The task => Below are lines of records; copy exactly those from the one containing "(264, 56) = (386, 82): white nut -> none" through the one containing "(309, 480) = (274, 188): brown", leaving the pictures behind.

*** Data extracts Section Begins ***

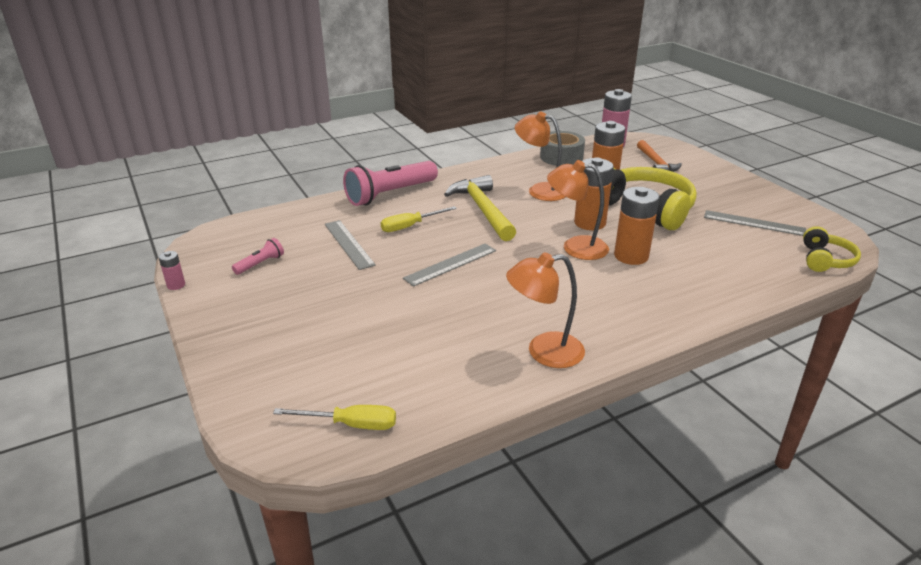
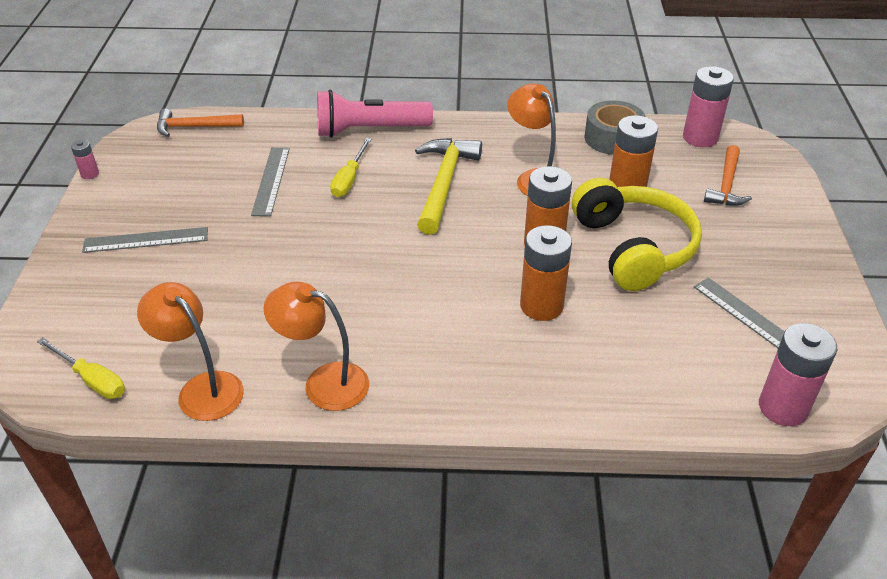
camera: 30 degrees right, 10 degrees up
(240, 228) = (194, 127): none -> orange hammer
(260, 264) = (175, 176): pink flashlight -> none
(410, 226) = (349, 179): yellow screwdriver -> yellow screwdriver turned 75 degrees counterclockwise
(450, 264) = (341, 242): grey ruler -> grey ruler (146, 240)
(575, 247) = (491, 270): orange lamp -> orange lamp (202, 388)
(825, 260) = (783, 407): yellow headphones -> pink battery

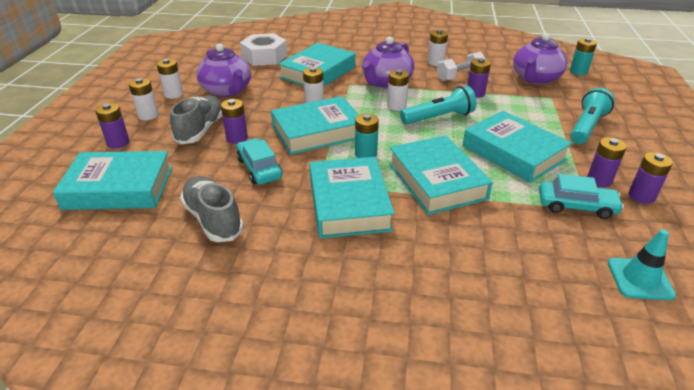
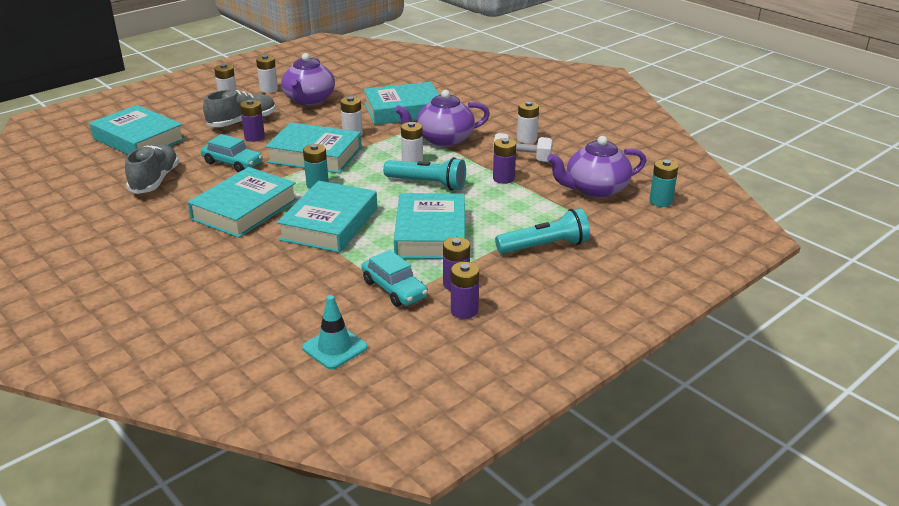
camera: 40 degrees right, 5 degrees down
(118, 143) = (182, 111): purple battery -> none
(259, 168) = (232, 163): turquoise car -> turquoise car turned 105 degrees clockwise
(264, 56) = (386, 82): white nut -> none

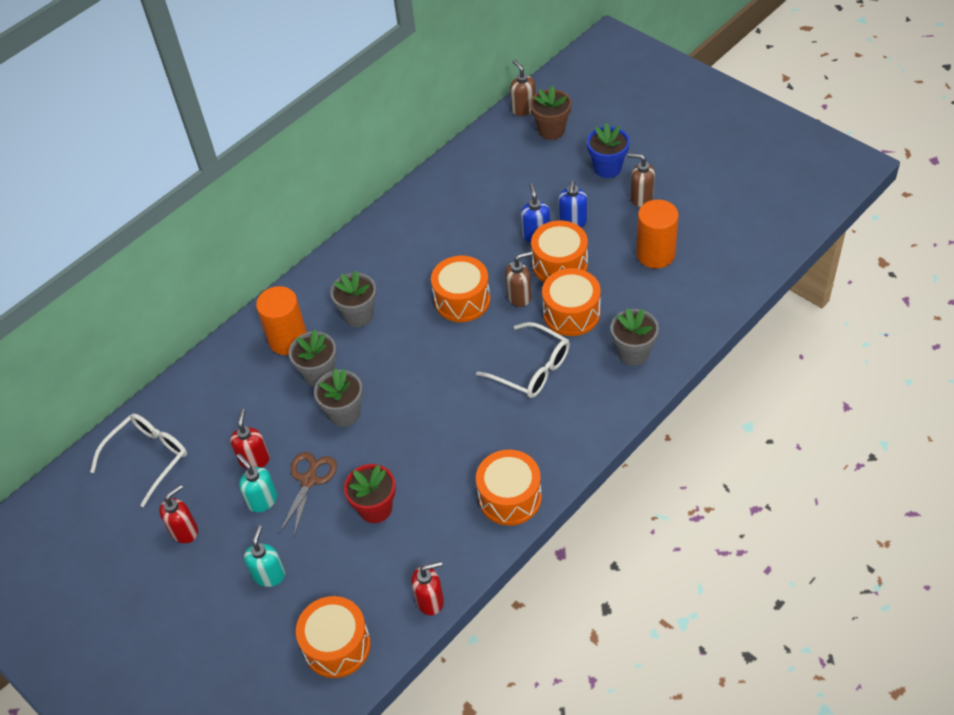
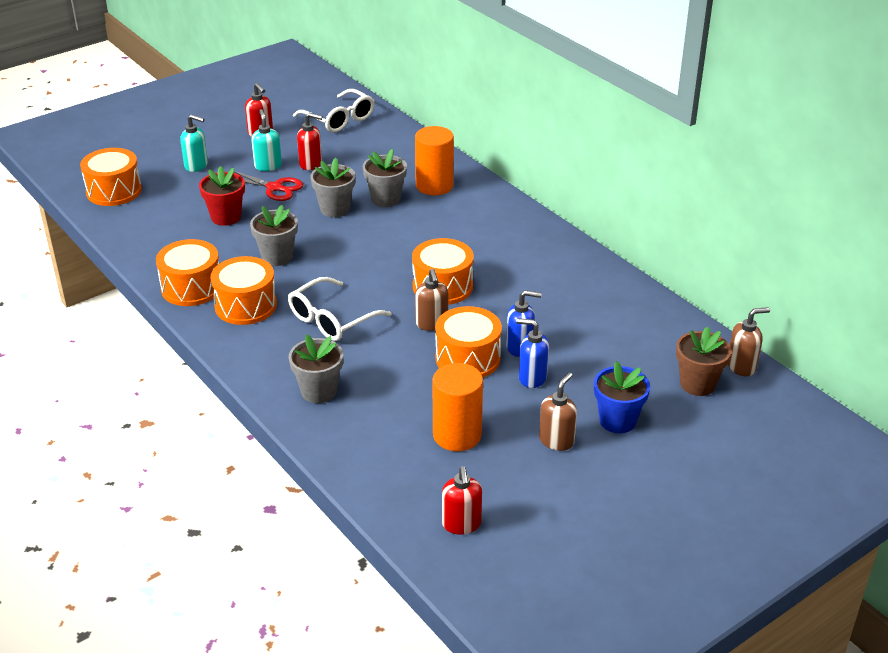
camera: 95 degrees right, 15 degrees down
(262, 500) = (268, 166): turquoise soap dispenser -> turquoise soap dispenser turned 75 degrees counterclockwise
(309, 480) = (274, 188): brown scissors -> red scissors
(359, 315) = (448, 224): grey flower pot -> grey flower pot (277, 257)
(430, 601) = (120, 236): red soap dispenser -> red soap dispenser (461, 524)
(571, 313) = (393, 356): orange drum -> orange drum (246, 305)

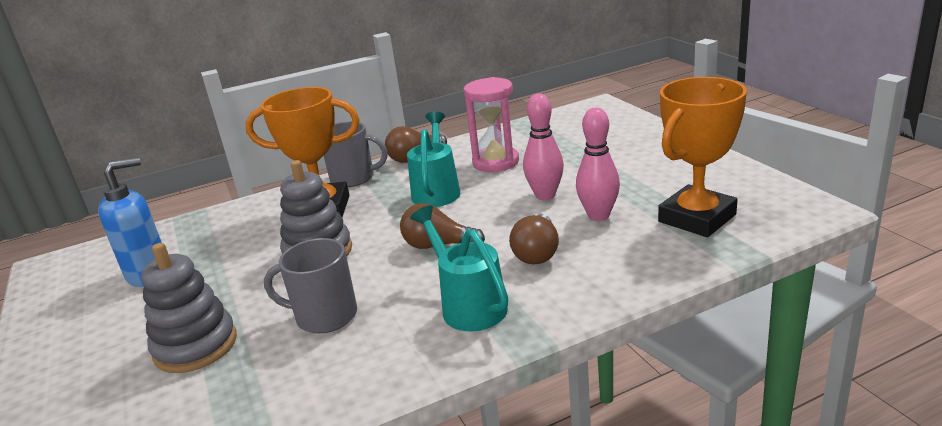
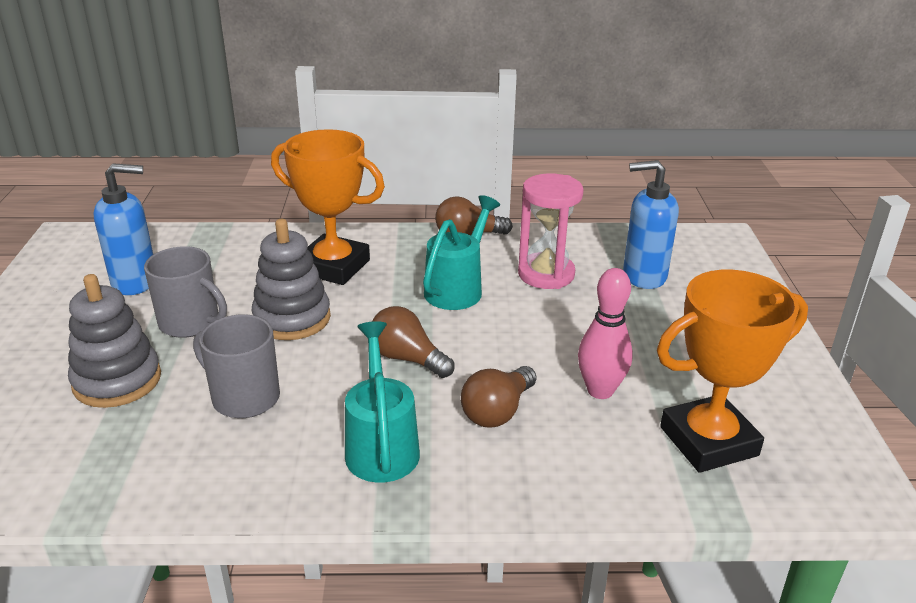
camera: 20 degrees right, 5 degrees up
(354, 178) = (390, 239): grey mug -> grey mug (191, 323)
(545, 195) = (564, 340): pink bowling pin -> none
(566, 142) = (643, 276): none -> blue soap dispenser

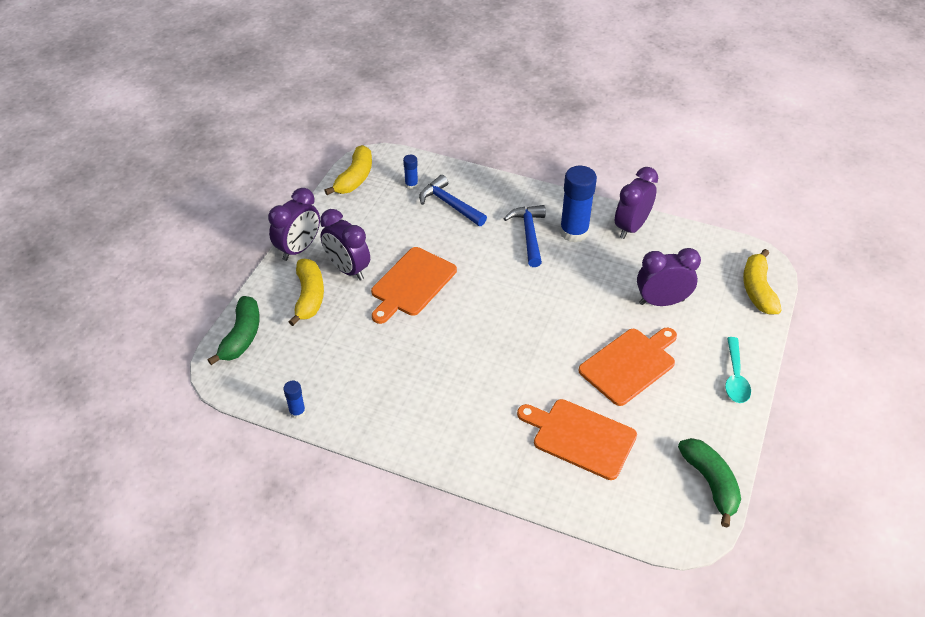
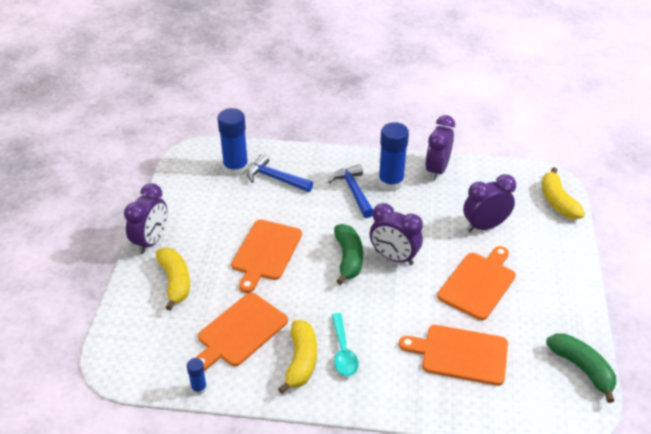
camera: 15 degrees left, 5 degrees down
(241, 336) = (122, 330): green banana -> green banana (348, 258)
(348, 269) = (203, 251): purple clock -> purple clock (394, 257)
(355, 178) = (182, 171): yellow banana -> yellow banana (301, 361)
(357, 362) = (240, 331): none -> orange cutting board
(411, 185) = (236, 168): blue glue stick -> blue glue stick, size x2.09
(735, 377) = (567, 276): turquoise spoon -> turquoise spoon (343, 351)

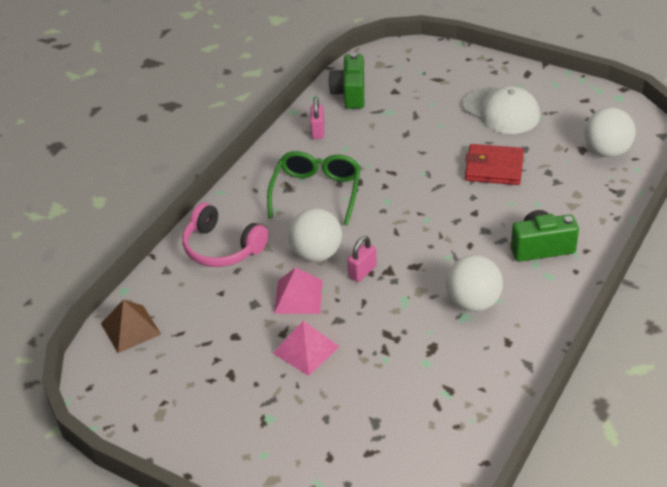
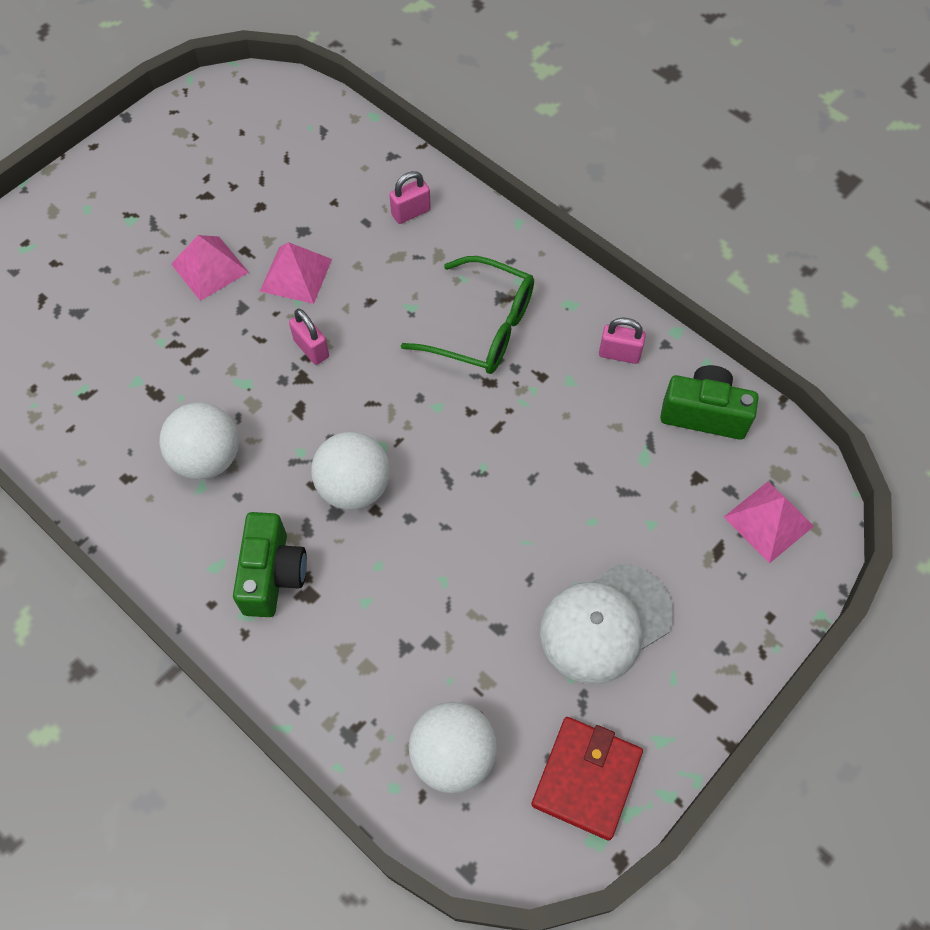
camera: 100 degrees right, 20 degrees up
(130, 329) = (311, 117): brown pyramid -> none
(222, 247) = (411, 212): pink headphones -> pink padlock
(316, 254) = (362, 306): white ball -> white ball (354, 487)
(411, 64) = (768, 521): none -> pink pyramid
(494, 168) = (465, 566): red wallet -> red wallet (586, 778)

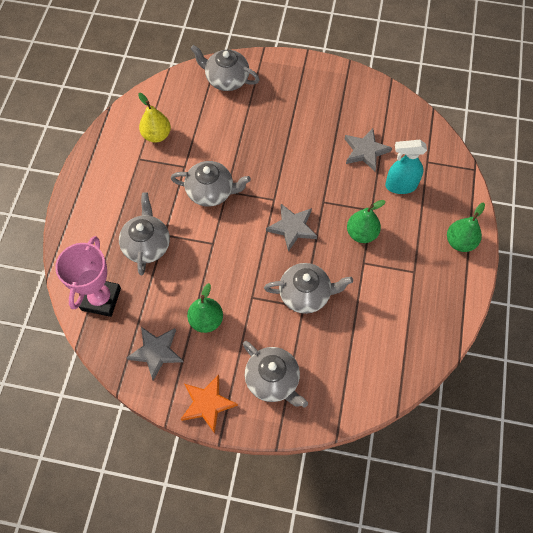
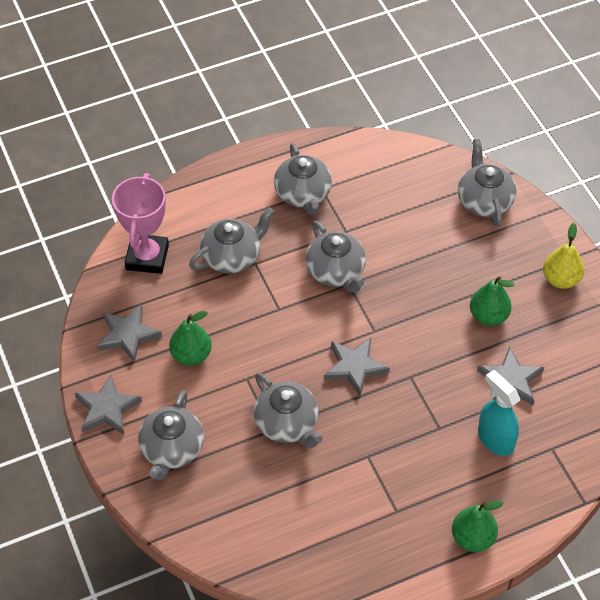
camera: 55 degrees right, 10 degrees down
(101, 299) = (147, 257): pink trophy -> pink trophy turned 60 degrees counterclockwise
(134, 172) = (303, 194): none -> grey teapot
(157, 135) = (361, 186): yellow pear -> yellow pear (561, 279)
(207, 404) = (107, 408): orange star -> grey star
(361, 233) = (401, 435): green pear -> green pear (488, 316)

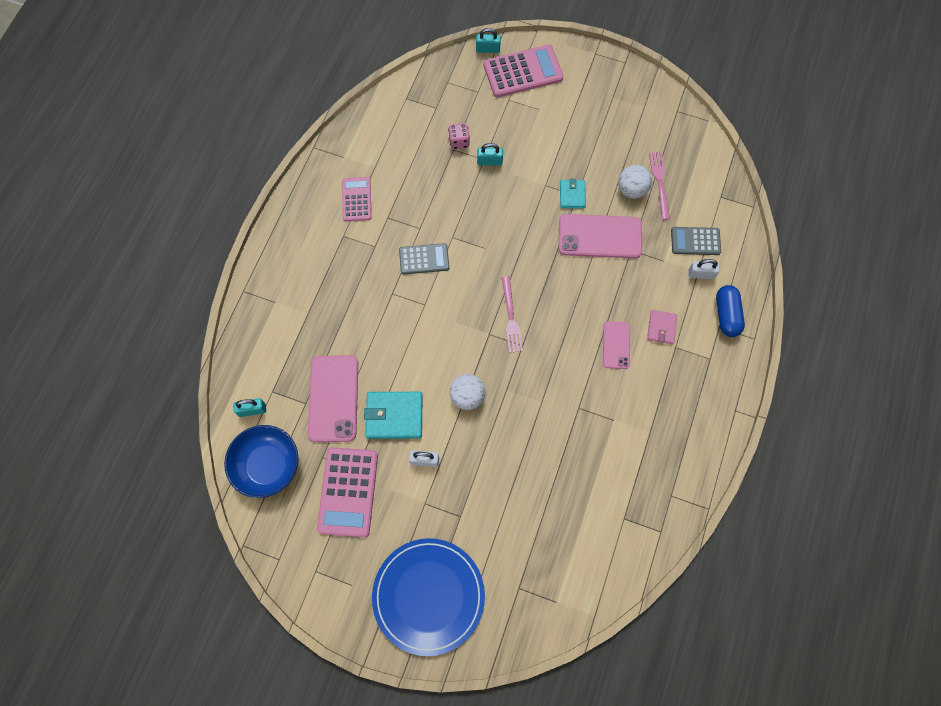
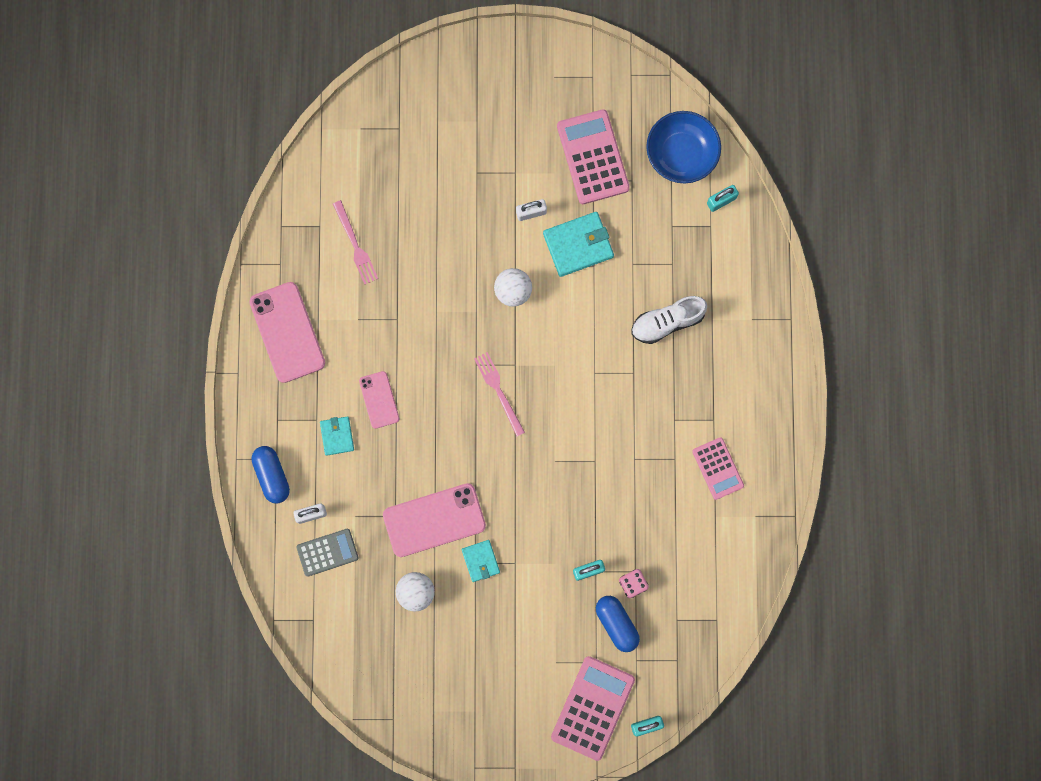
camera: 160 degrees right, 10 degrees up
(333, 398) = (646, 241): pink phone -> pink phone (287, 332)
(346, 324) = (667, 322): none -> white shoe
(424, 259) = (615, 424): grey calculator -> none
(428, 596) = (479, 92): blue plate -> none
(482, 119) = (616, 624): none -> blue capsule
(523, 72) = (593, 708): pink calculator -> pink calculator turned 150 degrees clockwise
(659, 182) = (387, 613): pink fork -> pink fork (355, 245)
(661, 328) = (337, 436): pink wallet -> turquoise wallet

*** Data extracts Section Ends ***

Answer =>
(264, 56) = (386, 82): white nut -> none

camera: 95 degrees right, 15 degrees down
(262, 500) = (268, 166): turquoise soap dispenser -> turquoise soap dispenser turned 75 degrees counterclockwise
(309, 480) = (274, 188): brown scissors -> red scissors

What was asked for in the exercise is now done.